BEGIN Data to process
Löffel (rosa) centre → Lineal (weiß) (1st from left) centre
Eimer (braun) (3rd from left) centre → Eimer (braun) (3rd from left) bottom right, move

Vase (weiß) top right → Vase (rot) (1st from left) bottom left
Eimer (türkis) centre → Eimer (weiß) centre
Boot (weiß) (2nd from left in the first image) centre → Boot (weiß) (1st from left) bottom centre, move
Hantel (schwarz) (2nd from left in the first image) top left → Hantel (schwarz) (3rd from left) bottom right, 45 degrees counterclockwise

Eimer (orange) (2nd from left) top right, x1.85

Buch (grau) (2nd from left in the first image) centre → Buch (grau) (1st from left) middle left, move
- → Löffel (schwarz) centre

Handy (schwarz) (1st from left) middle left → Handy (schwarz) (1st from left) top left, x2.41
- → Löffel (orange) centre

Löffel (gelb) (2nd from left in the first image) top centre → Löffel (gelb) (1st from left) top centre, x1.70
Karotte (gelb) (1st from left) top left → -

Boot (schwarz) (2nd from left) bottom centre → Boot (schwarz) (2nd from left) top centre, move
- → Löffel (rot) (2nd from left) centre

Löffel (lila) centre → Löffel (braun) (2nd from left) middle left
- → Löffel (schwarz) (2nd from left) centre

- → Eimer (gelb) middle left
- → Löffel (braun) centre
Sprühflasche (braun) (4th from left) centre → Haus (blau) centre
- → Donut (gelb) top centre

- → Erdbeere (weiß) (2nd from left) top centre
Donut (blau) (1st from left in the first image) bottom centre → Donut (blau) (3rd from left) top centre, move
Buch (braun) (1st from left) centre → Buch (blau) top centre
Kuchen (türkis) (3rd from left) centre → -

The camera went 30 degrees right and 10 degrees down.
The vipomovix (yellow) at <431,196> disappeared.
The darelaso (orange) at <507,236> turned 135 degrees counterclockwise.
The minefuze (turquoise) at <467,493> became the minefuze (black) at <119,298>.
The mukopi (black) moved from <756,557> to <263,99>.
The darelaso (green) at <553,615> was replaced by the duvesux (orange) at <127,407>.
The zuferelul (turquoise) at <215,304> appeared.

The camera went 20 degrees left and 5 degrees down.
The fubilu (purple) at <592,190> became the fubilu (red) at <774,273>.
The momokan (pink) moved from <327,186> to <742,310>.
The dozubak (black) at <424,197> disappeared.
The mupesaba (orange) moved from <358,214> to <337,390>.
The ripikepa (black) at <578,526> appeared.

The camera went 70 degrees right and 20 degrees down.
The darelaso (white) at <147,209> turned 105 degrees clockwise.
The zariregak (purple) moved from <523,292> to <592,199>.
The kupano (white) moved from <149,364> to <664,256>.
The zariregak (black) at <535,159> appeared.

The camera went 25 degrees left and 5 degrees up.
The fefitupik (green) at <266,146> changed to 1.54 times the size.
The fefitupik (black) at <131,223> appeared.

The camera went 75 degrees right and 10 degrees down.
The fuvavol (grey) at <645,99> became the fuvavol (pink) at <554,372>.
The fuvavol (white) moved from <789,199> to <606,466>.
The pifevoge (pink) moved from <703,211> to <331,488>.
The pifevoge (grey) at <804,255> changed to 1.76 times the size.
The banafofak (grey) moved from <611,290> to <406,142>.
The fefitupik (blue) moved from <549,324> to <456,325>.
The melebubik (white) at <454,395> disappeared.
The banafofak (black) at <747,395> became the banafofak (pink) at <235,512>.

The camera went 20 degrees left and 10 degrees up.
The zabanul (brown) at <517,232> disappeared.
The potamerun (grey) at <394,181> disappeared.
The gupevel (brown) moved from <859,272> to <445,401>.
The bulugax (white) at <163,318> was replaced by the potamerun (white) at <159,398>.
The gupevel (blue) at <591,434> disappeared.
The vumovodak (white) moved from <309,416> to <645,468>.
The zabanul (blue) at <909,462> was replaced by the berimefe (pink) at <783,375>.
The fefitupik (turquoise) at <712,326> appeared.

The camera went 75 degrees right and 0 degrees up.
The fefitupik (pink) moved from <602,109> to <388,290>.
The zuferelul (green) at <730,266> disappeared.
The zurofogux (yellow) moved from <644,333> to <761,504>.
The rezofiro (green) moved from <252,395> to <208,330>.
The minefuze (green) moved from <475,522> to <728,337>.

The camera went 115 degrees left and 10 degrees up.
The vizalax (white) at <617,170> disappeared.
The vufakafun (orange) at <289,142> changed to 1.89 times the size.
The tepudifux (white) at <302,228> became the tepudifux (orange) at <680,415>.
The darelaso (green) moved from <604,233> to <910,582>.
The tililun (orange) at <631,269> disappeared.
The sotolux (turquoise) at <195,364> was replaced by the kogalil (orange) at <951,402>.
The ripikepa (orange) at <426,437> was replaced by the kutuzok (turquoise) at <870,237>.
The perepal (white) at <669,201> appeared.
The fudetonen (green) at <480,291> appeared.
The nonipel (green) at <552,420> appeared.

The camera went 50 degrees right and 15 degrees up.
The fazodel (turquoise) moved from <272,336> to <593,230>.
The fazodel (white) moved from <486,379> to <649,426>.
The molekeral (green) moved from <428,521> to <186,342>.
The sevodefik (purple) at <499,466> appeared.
END Data to process
* **Task directions**:
Your task is to repeat every entry above exactly.

* **The answer**:
Löffel (rosa) centre → Lineal (weiß) (1st from left) centre
Eimer (braun) (3rd from left) centre → Eimer (braun) (3rd from left) bottom right, move

Vase (weiß) top right → Vase (rot) (1st from left) bottom left
Eimer (türkis) centre → Eimer (weiß) centre
Boot (weiß) (2nd from left in the first image) centre → Boot (weiß) (1st from left) bottom centre, move
Hantel (schwarz) (2nd from left in the first image) top left → Hantel (schwarz) (3rd from left) bottom right, 45 degrees counterclockwise

Eimer (orange) (2nd from left) top right, x1.85

Buch (grau) (2nd from left in the first image) centre → Buch (grau) (1st from left) middle left, move
- → Löffel (schwarz) centre

Handy (schwarz) (1st from left) middle left → Handy (schwarz) (1st from left) top left, x2.41
- → Löffel (orange) centre

Löffel (gelb) (2nd from left in the first image) top centre → Löffel (gelb) (1st from left) top centre, x1.70
Karotte (gelb) (1st from left) top left → -

Boot (schwarz) (2nd from left) bottom centre → Boot (schwarz) (2nd from left) top centre, move
- → Löffel (rot) (2nd from left) centre

Löffel (lila) centre → Löffel (braun) (2nd from left) middle left
- → Löffel (schwarz) (2nd from left) centre

- → Eimer (gelb) middle left
- → Löffel (braun) centre
Sprühflasche (braun) (4th from left) centre → Haus (blau) centre
- → Donut (gelb) top centre

- → Erdbeere (weiß) (2nd from left) top centre
Donut (blau) (1st from left in the first image) bottom centre → Donut (blau) (3rd from left) top centre, move
Buch (braun) (1st from left) centre → Buch (blau) top centre
Kuchen (türkis) (3rd from left) centre → -

The camera went 30 degrees right and 10 degrees down.
The vipomovix (yellow) at <431,196> disappeared.
The darelaso (orange) at <507,236> turned 135 degrees counterclockwise.
The minefuze (turquoise) at <467,493> became the minefuze (black) at <119,298>.
The mukopi (black) moved from <756,557> to <263,99>.
The darelaso (green) at <553,615> was replaced by the duvesux (orange) at <127,407>.
The zuferelul (turquoise) at <215,304> appeared.

The camera went 20 degrees left and 5 degrees down.
The fubilu (purple) at <592,190> became the fubilu (red) at <774,273>.
The momokan (pink) moved from <327,186> to <742,310>.
The dozubak (black) at <424,197> disappeared.
The mupesaba (orange) moved from <358,214> to <337,390>.
The ripikepa (black) at <578,526> appeared.

The camera went 70 degrees right and 20 degrees down.
The darelaso (white) at <147,209> turned 105 degrees clockwise.
The zariregak (purple) moved from <523,292> to <592,199>.
The kupano (white) moved from <149,364> to <664,256>.
The zariregak (black) at <535,159> appeared.

The camera went 25 degrees left and 5 degrees up.
The fefitupik (green) at <266,146> changed to 1.54 times the size.
The fefitupik (black) at <131,223> appeared.

The camera went 75 degrees right and 10 degrees down.
The fuvavol (grey) at <645,99> became the fuvavol (pink) at <554,372>.
The fuvavol (white) moved from <789,199> to <606,466>.
The pifevoge (pink) moved from <703,211> to <331,488>.
The pifevoge (grey) at <804,255> changed to 1.76 times the size.
The banafofak (grey) moved from <611,290> to <406,142>.
The fefitupik (blue) moved from <549,324> to <456,325>.
The melebubik (white) at <454,395> disappeared.
The banafofak (black) at <747,395> became the banafofak (pink) at <235,512>.

The camera went 20 degrees left and 10 degrees up.
The zabanul (brown) at <517,232> disappeared.
The potamerun (grey) at <394,181> disappeared.
The gupevel (brown) moved from <859,272> to <445,401>.
The bulugax (white) at <163,318> was replaced by the potamerun (white) at <159,398>.
The gupevel (blue) at <591,434> disappeared.
The vumovodak (white) moved from <309,416> to <645,468>.
The zabanul (blue) at <909,462> was replaced by the berimefe (pink) at <783,375>.
The fefitupik (turquoise) at <712,326> appeared.

The camera went 75 degrees right and 0 degrees up.
The fefitupik (pink) moved from <602,109> to <388,290>.
The zuferelul (green) at <730,266> disappeared.
The zurofogux (yellow) moved from <644,333> to <761,504>.
The rezofiro (green) moved from <252,395> to <208,330>.
The minefuze (green) moved from <475,522> to <728,337>.

The camera went 115 degrees left and 10 degrees up.
The vizalax (white) at <617,170> disappeared.
The vufakafun (orange) at <289,142> changed to 1.89 times the size.
The tepudifux (white) at <302,228> became the tepudifux (orange) at <680,415>.
The darelaso (green) moved from <604,233> to <910,582>.
The tililun (orange) at <631,269> disappeared.
The sotolux (turquoise) at <195,364> was replaced by the kogalil (orange) at <951,402>.
The ripikepa (orange) at <426,437> was replaced by the kutuzok (turquoise) at <870,237>.
The perepal (white) at <669,201> appeared.
The fudetonen (green) at <480,291> appeared.
The nonipel (green) at <552,420> appeared.

The camera went 50 degrees right and 15 degrees up.
The fazodel (turquoise) moved from <272,336> to <593,230>.
The fazodel (white) moved from <486,379> to <649,426>.
The molekeral (green) moved from <428,521> to <186,342>.
The sevodefik (purple) at <499,466> appeared.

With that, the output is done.